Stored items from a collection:
----------------

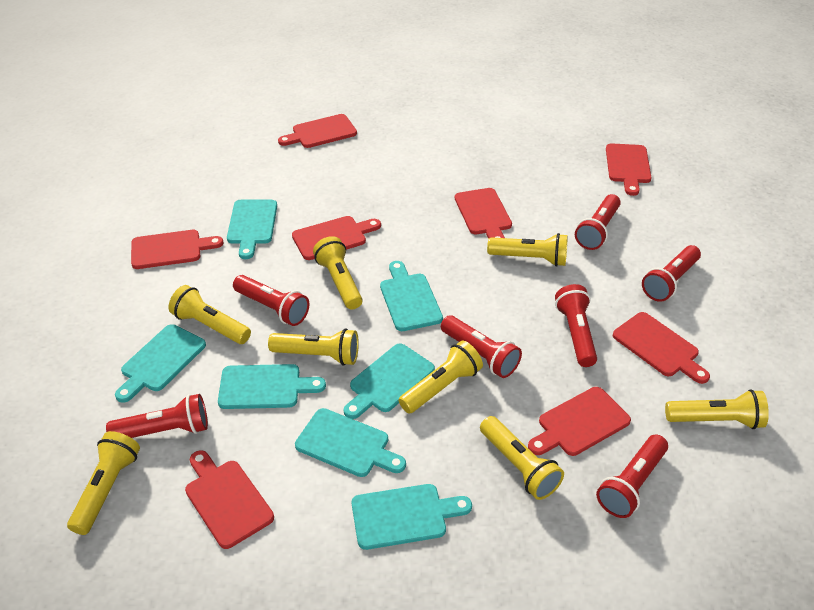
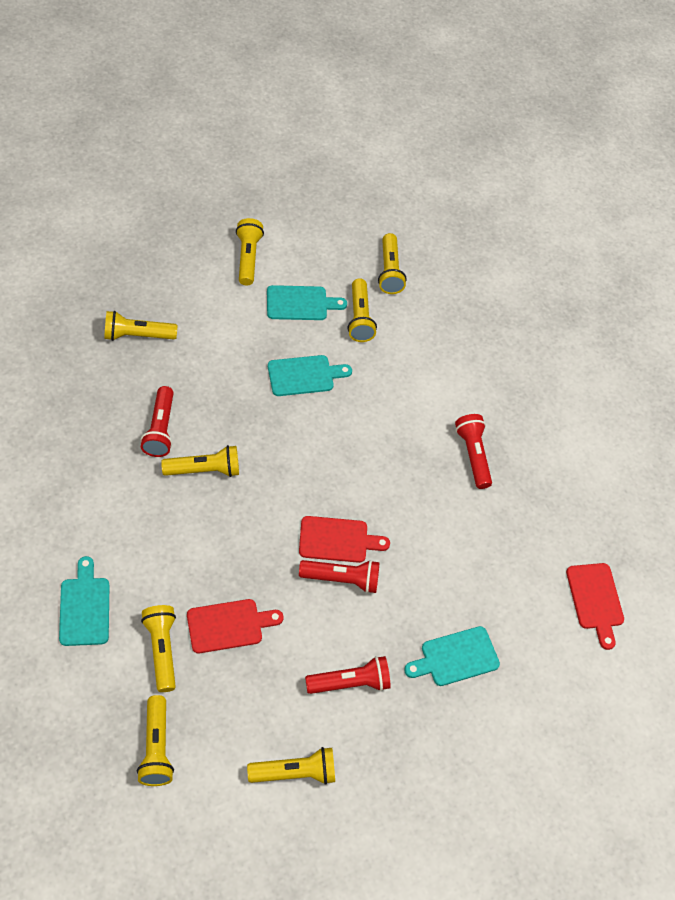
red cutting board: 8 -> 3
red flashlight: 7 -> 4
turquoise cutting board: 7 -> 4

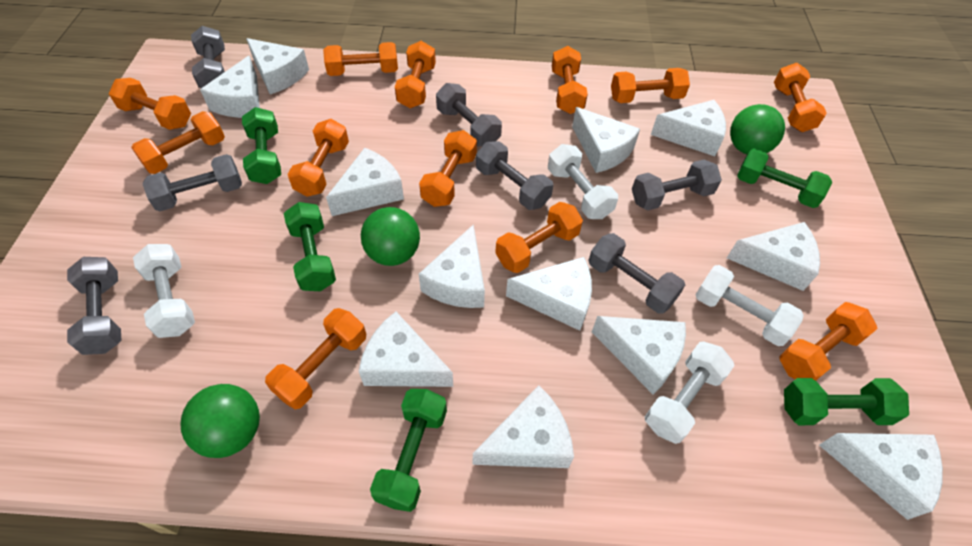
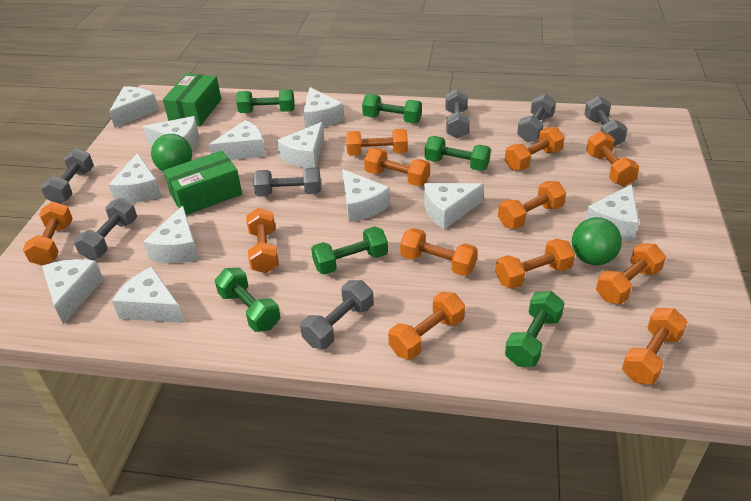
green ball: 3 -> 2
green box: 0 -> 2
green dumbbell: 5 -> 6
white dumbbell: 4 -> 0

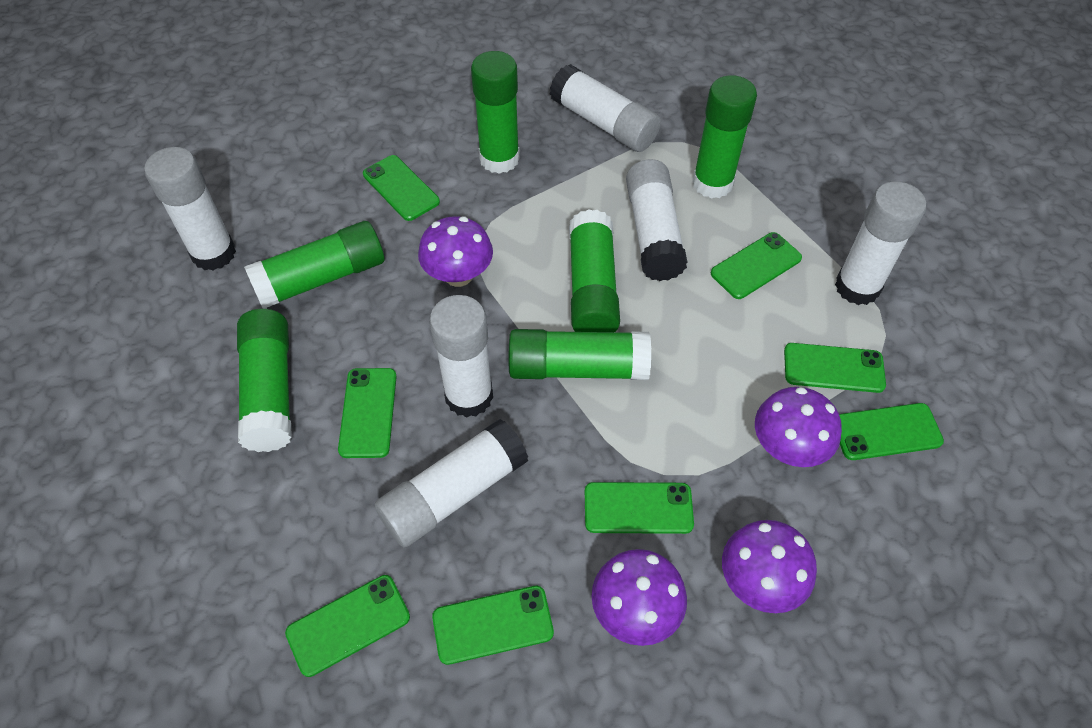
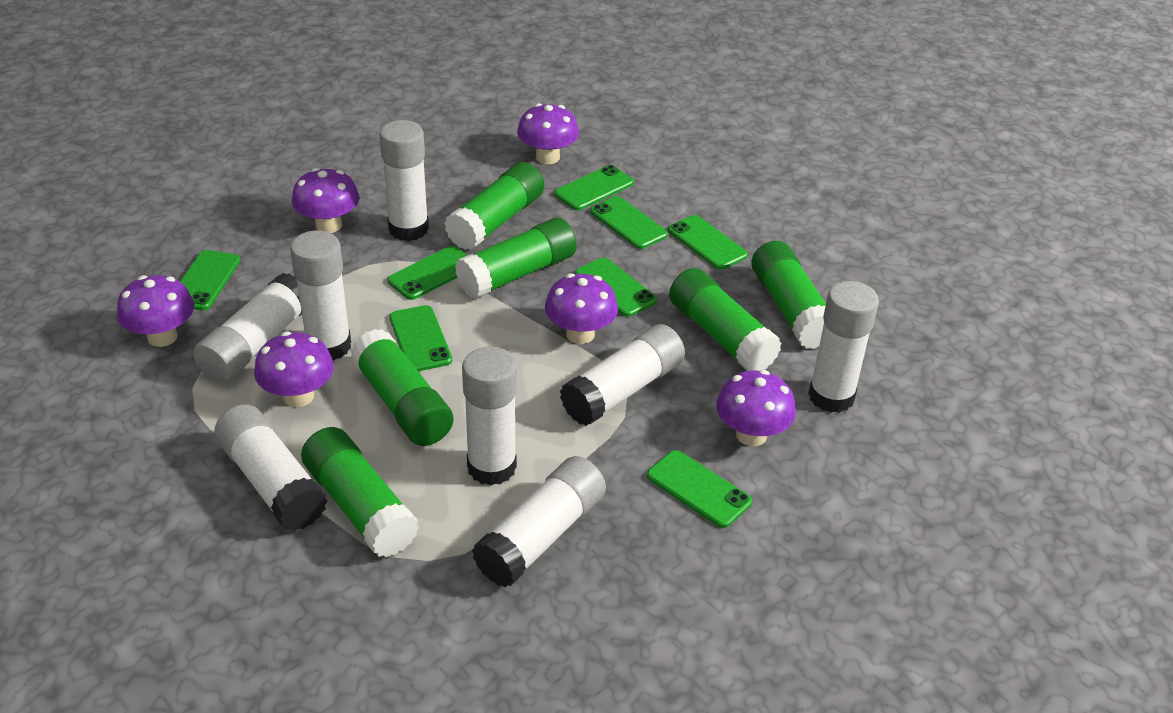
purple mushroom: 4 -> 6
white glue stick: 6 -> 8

----------------

| WHAT YOU WILL DO |
Your answer must consist solely of the lines from the one containing "green ball: 3 -> 2" through the last line of the records above, copied exactly, with every picture left out.

| TASK RESULT |
green ball: 3 -> 2
green box: 0 -> 2
green dumbbell: 5 -> 6
white dumbbell: 4 -> 0

purple mushroom: 4 -> 6
white glue stick: 6 -> 8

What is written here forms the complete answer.